Content starts
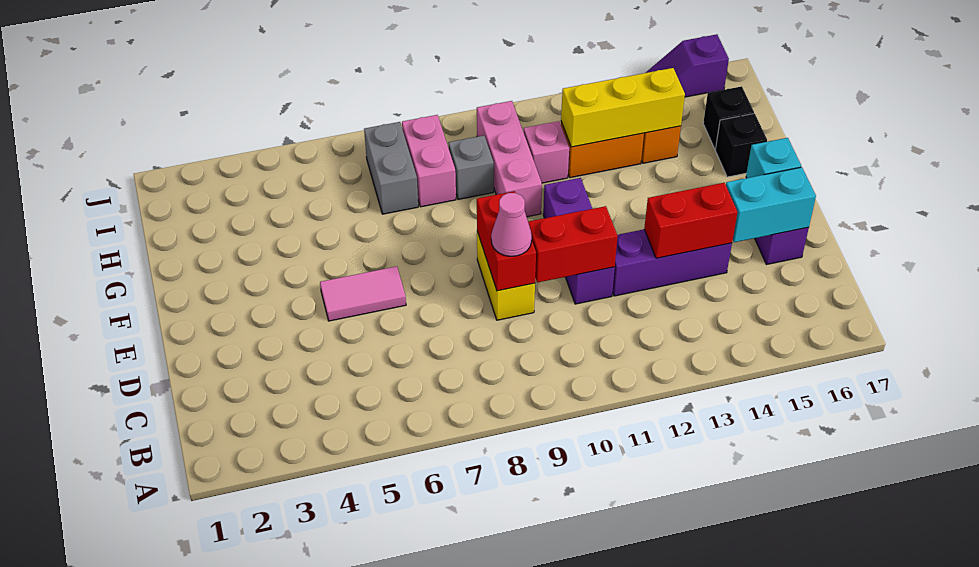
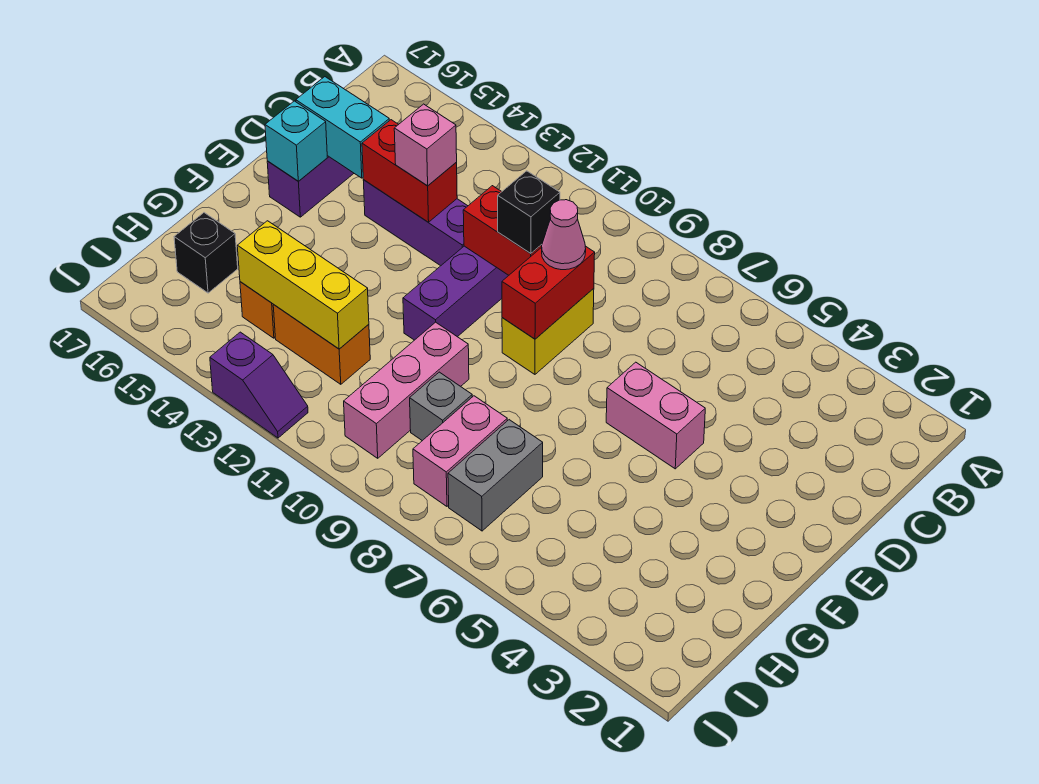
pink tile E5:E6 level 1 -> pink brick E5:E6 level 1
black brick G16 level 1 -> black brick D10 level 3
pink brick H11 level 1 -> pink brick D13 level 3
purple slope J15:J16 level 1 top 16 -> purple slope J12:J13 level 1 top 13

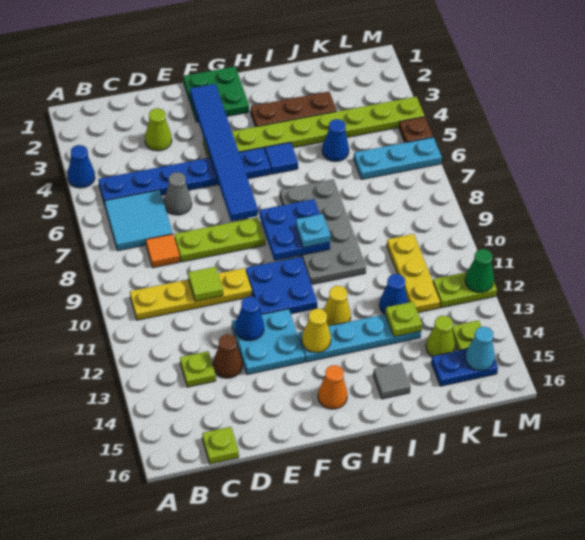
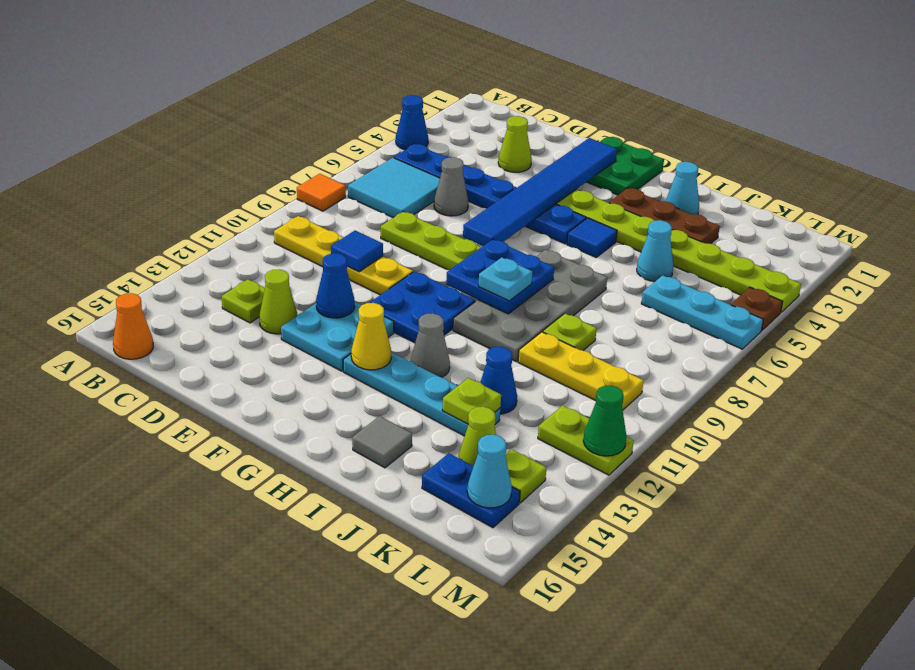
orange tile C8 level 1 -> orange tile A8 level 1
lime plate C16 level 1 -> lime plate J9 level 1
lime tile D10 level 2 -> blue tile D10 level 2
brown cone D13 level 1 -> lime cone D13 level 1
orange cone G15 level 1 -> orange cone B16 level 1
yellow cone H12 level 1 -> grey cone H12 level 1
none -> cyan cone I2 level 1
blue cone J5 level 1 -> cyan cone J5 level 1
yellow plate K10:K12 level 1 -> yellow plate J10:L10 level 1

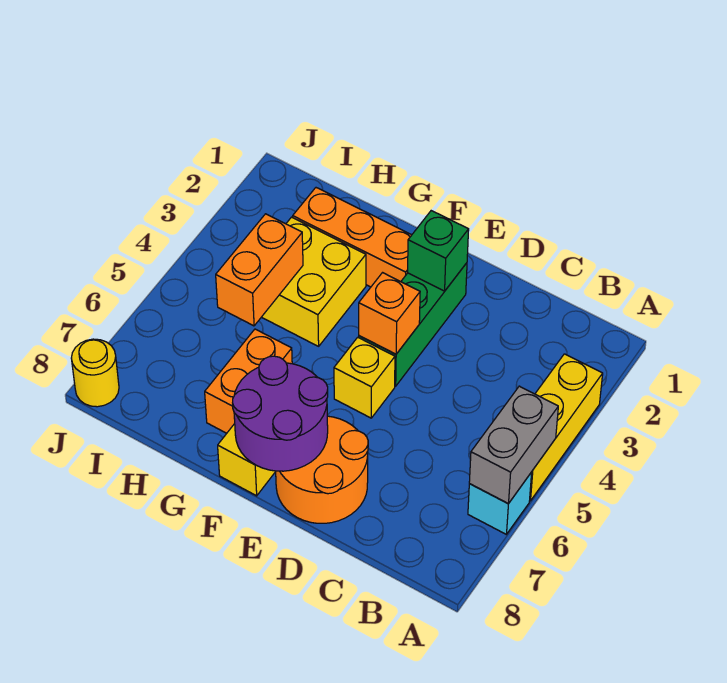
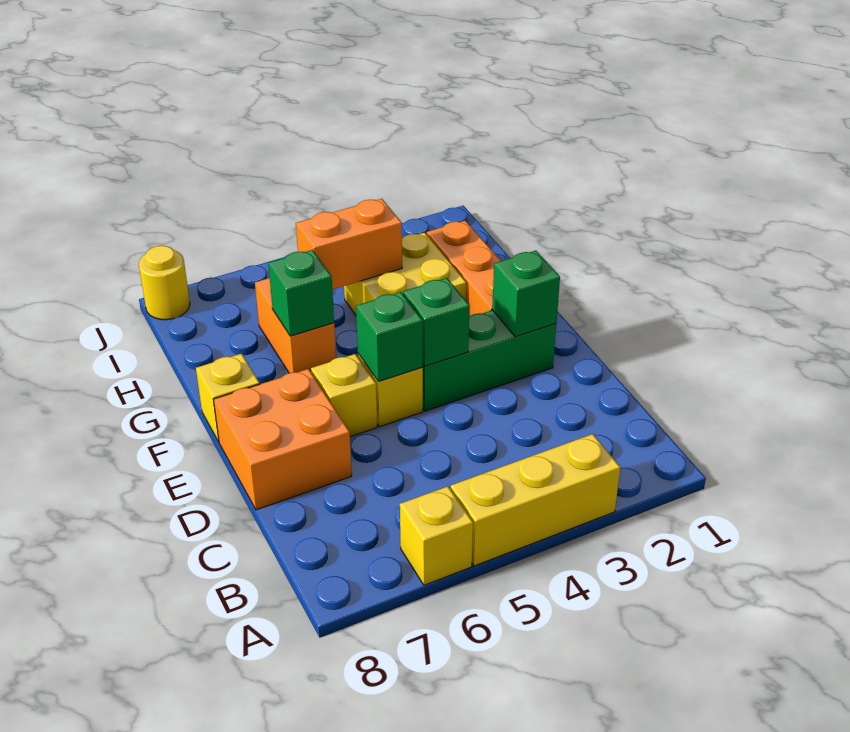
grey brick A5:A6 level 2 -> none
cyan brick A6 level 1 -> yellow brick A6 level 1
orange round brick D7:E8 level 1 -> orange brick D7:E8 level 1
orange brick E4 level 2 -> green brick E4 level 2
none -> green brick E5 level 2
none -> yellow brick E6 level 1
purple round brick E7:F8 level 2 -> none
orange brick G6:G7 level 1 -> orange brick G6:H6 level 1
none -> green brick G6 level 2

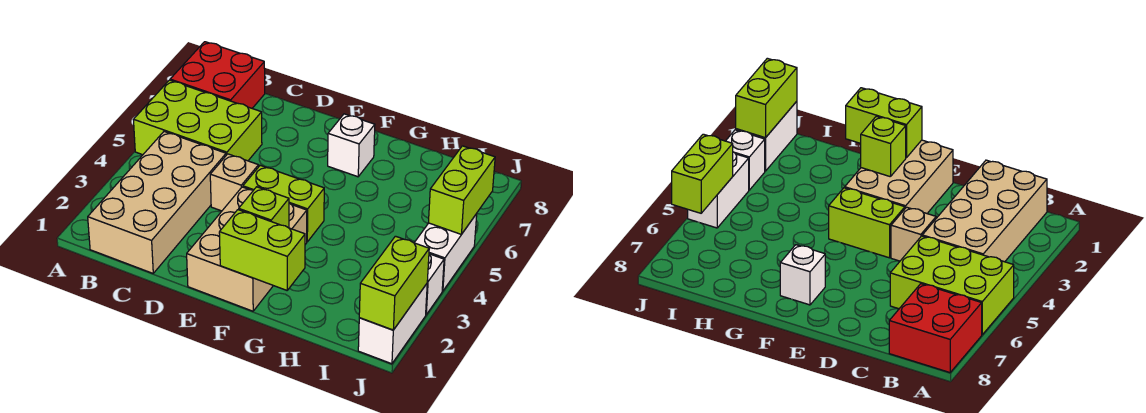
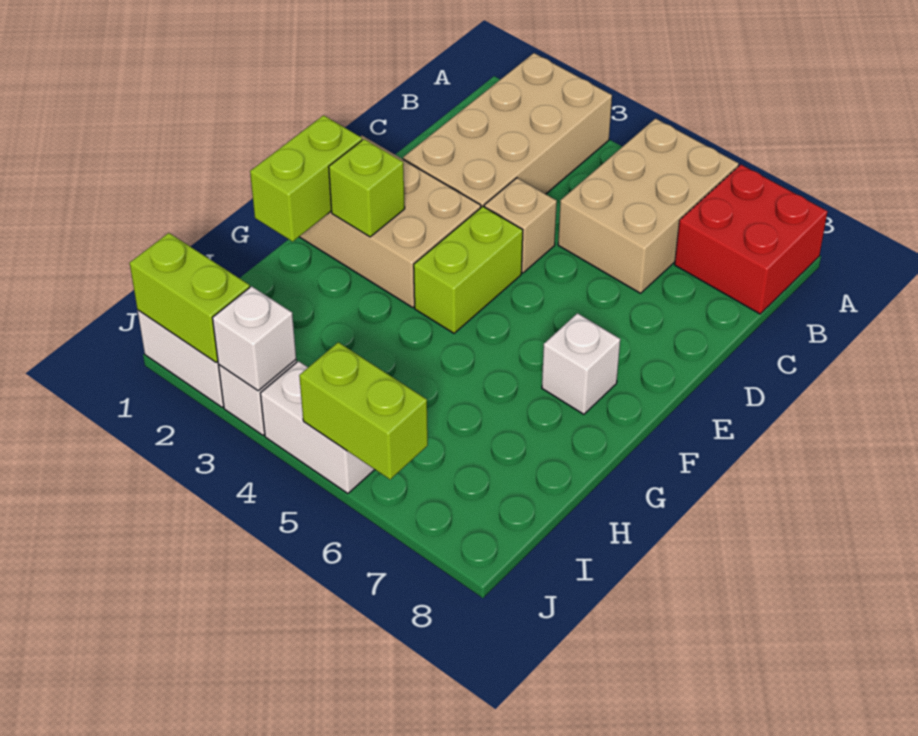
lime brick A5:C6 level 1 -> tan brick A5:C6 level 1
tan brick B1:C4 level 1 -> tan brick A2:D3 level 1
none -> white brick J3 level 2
Content ends
[Task brief]
Print all data above verbatim, except pictures.

[Exercise result]
pink tile E5:E6 level 1 -> pink brick E5:E6 level 1
black brick G16 level 1 -> black brick D10 level 3
pink brick H11 level 1 -> pink brick D13 level 3
purple slope J15:J16 level 1 top 16 -> purple slope J12:J13 level 1 top 13

orange tile C8 level 1 -> orange tile A8 level 1
lime plate C16 level 1 -> lime plate J9 level 1
lime tile D10 level 2 -> blue tile D10 level 2
brown cone D13 level 1 -> lime cone D13 level 1
orange cone G15 level 1 -> orange cone B16 level 1
yellow cone H12 level 1 -> grey cone H12 level 1
none -> cyan cone I2 level 1
blue cone J5 level 1 -> cyan cone J5 level 1
yellow plate K10:K12 level 1 -> yellow plate J10:L10 level 1

grey brick A5:A6 level 2 -> none
cyan brick A6 level 1 -> yellow brick A6 level 1
orange round brick D7:E8 level 1 -> orange brick D7:E8 level 1
orange brick E4 level 2 -> green brick E4 level 2
none -> green brick E5 level 2
none -> yellow brick E6 level 1
purple round brick E7:F8 level 2 -> none
orange brick G6:G7 level 1 -> orange brick G6:H6 level 1
none -> green brick G6 level 2

lime brick A5:C6 level 1 -> tan brick A5:C6 level 1
tan brick B1:C4 level 1 -> tan brick A2:D3 level 1
none -> white brick J3 level 2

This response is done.